> [ASSIGNMENT] Without the images, repeat every line of the listing exactly.

> [COLLECTED MATERIAL]
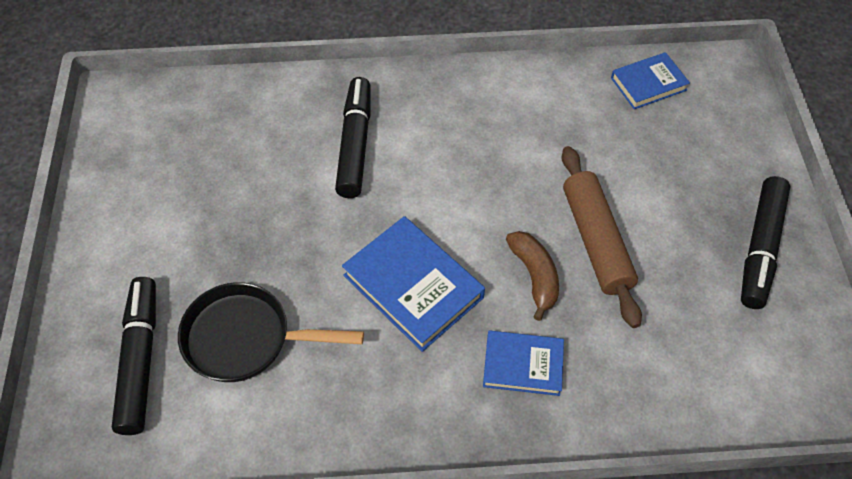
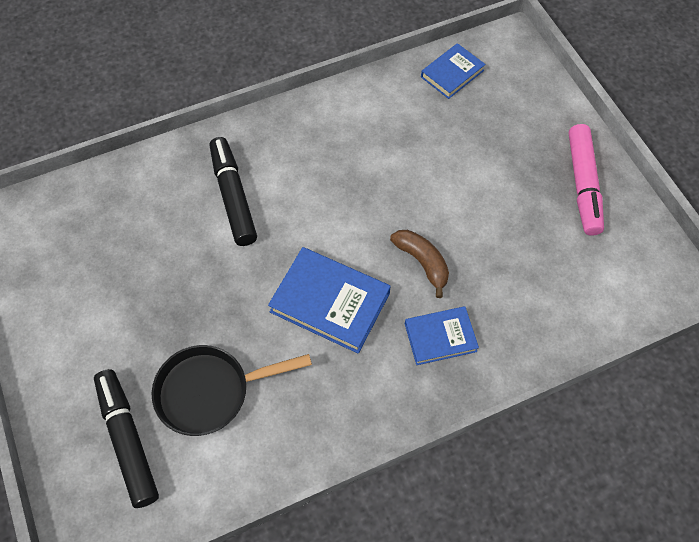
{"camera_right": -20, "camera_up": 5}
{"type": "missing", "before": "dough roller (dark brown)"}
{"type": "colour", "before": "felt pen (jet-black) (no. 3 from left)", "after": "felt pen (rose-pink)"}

> [EXERCISE SOLUTION]
{"camera_right": -20, "camera_up": 5}
{"type": "missing", "before": "dough roller (dark brown)"}
{"type": "colour", "before": "felt pen (jet-black) (no. 3 from left)", "after": "felt pen (rose-pink)"}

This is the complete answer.